**Try it:**
Here are some records; copy every line that holds the word "trapezoid".

Input for this task START

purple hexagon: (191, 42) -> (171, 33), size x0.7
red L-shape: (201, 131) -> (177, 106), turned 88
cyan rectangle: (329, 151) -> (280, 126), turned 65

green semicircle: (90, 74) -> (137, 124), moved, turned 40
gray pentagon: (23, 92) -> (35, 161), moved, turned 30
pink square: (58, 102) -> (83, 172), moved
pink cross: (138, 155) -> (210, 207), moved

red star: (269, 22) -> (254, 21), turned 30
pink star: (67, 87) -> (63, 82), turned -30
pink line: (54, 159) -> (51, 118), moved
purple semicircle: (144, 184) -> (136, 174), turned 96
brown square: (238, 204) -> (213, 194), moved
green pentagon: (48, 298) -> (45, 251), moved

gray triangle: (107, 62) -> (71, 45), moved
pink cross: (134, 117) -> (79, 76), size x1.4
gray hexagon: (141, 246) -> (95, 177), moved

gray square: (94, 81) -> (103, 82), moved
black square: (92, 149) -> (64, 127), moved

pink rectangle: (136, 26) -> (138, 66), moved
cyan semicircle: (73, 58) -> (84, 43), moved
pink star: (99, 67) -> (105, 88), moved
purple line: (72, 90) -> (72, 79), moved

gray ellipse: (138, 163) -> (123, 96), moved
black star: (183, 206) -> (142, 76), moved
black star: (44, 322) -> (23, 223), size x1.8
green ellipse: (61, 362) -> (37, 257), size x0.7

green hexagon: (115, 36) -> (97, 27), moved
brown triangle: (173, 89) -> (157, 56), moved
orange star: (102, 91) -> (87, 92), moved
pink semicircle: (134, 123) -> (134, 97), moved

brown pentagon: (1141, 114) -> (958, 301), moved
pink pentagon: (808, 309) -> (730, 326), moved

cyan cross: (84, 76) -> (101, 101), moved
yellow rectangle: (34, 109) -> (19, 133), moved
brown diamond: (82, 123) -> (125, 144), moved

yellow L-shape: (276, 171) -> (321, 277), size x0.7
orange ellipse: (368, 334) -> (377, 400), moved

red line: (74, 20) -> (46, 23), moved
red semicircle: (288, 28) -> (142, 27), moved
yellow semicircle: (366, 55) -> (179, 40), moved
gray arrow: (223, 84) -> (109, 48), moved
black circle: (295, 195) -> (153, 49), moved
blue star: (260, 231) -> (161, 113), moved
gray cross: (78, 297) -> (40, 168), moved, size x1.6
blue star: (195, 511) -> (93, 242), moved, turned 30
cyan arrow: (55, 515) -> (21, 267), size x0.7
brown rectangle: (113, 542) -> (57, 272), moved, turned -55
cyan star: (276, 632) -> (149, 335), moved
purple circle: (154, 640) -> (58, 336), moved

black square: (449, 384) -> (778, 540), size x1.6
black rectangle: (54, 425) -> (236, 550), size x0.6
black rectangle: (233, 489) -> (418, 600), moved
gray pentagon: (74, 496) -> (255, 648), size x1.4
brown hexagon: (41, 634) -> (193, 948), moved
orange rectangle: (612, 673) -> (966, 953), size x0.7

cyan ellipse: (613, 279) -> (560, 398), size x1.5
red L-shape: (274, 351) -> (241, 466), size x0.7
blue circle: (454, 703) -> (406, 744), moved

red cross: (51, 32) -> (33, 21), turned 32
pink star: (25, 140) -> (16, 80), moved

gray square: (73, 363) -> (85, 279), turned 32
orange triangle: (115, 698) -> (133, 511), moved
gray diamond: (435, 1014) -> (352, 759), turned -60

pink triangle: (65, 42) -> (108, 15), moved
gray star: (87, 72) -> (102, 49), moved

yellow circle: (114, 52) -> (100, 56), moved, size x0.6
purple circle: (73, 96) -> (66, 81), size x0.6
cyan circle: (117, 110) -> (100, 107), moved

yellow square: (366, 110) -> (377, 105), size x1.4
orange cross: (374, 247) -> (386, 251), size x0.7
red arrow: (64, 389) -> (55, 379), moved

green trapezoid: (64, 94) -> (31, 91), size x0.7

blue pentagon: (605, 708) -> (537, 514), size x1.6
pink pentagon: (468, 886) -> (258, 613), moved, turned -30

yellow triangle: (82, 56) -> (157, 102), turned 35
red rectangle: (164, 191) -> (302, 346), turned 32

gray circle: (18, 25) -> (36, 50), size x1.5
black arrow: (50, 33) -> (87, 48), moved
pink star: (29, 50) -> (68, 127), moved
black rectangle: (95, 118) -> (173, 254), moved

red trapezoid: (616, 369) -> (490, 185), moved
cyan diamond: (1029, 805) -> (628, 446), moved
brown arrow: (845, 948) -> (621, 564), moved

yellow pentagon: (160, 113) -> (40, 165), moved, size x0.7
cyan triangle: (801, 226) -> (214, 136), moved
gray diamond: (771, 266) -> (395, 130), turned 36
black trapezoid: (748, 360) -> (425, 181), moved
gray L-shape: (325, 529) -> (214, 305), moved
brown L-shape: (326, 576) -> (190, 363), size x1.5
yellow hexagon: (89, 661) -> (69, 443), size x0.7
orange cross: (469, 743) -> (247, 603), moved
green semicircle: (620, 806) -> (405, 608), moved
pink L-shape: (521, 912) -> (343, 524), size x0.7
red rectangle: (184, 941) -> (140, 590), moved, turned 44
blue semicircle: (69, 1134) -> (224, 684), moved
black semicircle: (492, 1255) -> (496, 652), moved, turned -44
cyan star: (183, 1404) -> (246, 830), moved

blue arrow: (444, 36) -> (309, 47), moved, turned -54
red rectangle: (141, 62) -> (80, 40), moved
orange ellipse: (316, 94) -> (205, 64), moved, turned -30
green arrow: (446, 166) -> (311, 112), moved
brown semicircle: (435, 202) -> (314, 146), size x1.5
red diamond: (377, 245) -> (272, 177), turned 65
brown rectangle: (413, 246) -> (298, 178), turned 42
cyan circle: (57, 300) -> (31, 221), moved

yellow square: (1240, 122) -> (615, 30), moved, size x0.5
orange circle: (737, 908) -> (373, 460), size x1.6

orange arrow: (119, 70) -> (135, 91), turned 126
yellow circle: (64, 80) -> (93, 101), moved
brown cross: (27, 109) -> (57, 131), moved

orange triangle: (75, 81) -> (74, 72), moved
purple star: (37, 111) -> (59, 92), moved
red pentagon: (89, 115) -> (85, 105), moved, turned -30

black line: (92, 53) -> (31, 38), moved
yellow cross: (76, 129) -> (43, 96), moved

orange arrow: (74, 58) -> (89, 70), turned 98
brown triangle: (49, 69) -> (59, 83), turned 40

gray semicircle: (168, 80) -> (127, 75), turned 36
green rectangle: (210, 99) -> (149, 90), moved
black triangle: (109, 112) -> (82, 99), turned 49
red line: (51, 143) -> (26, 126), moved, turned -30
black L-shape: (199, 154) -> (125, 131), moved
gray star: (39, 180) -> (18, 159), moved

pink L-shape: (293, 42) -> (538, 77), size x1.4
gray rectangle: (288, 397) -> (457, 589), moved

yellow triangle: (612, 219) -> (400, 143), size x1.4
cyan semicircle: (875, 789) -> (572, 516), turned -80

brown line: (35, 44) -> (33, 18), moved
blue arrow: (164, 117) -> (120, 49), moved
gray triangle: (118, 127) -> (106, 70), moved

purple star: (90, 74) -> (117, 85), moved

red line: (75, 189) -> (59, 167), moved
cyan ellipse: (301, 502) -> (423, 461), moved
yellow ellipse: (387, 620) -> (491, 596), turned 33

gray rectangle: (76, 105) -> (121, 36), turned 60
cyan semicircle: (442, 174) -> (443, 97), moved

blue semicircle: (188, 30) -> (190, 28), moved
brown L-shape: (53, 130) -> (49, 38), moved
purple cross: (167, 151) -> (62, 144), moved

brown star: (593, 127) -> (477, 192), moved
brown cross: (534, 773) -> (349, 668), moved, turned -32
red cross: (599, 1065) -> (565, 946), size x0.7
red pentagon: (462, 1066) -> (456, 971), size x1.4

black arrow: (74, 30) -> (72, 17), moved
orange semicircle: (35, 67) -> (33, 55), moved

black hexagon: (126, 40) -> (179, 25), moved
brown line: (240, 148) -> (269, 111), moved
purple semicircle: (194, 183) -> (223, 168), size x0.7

Input for this task END

**Answer for the task:**
green trapezoid: (64, 94) -> (31, 91), size x0.7
red trapezoid: (616, 369) -> (490, 185), moved
black trapezoid: (748, 360) -> (425, 181), moved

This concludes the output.